(Stored records)
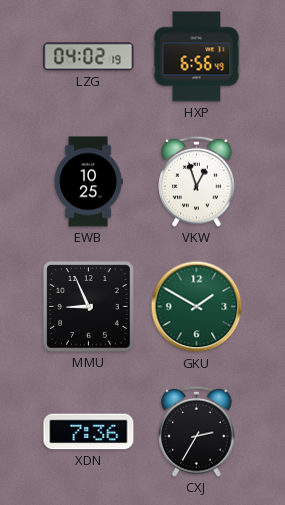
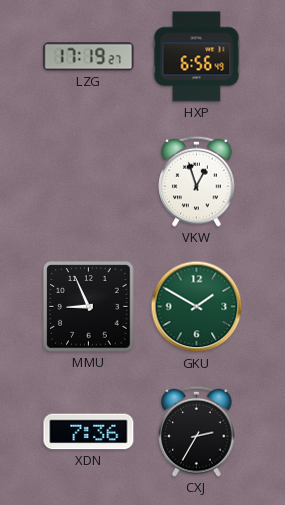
LZG: 04:02 -> 17:19
EWB: 10:25 -> none
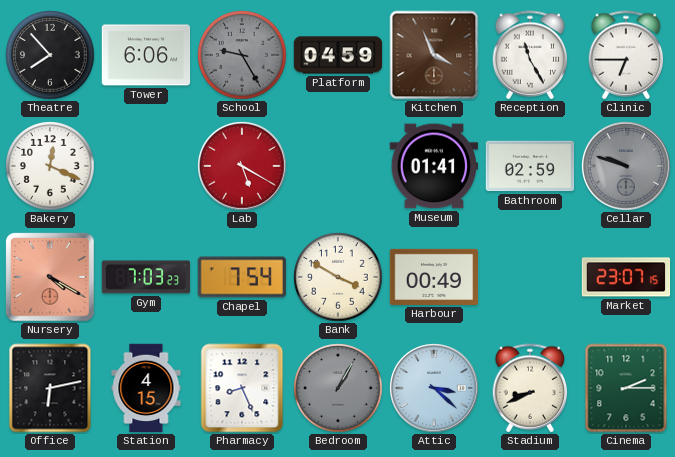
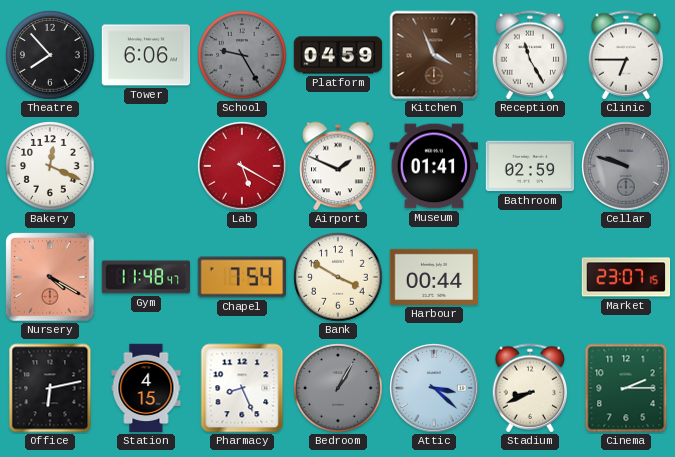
Airport: none -> 1:49
Gym: 7:03 -> 11:48
Harbour: 00:49 -> 00:44
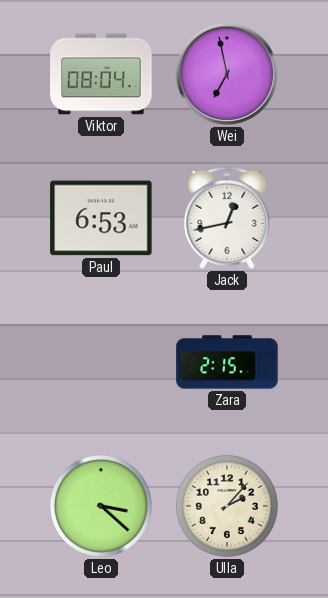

**WRITTEN INSTRUCTION**
Put each line of the data above into a Markdown table with the columns Row and Line, numbering the rows from 1 and skipping blank lines. Leave out the pictures.

**WRITTEN ANSWER**
| Row | Line |
|---|---|
| 1 | LZG: 04:02 -> 17:19 |
| 2 | EWB: 10:25 -> none |
| 3 | Airport: none -> 1:49 |
| 4 | Gym: 7:03 -> 11:48 |
| 5 | Harbour: 00:49 -> 00:44 |